--- Input ---

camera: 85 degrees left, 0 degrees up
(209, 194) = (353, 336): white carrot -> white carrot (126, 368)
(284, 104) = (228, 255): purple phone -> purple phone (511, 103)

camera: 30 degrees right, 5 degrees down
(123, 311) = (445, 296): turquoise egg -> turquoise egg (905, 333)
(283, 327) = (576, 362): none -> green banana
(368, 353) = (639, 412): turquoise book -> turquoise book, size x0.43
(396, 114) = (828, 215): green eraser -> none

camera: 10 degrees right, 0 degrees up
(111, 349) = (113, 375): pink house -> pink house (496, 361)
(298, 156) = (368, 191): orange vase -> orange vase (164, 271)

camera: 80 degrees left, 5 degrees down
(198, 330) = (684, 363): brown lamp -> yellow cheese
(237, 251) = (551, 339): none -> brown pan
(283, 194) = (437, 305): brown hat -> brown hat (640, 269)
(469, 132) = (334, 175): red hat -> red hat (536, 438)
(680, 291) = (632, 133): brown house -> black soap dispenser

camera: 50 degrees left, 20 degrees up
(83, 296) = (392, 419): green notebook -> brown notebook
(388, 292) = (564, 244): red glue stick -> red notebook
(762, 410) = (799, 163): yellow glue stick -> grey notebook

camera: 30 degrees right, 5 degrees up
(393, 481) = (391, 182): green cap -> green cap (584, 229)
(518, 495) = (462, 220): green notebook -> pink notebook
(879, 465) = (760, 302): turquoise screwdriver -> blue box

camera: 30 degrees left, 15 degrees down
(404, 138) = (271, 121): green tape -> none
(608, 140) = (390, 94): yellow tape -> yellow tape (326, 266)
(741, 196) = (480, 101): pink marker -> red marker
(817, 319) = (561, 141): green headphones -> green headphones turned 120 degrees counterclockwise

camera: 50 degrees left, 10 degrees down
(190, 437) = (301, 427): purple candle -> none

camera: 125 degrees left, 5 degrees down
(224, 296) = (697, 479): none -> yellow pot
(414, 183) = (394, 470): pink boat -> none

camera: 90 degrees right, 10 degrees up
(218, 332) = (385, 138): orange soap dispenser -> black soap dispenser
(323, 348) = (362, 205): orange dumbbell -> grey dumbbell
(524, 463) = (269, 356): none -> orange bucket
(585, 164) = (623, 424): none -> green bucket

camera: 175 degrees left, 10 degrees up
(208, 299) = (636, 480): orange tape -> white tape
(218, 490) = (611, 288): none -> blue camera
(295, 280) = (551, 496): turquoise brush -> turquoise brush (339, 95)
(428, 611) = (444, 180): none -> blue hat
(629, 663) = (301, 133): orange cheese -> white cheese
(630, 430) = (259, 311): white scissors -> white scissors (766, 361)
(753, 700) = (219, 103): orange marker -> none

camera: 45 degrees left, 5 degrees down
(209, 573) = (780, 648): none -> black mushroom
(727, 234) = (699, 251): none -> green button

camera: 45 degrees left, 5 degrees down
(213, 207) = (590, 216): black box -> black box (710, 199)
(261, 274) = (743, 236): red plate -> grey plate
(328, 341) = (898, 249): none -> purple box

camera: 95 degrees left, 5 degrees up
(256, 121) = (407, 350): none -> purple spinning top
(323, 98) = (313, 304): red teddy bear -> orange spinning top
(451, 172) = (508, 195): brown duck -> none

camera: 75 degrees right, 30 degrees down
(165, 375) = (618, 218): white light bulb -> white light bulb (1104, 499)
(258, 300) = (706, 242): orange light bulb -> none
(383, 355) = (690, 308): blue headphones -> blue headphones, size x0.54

--- What the task asks ---
Copy all the lines from the data above that hold the word "purple".

--- Solution for this task ---
(284, 104) = (228, 255): purple phone -> purple phone (511, 103)
(190, 437) = (301, 427): purple candle -> none
(328, 341) = (898, 249): none -> purple box
(256, 121) = (407, 350): none -> purple spinning top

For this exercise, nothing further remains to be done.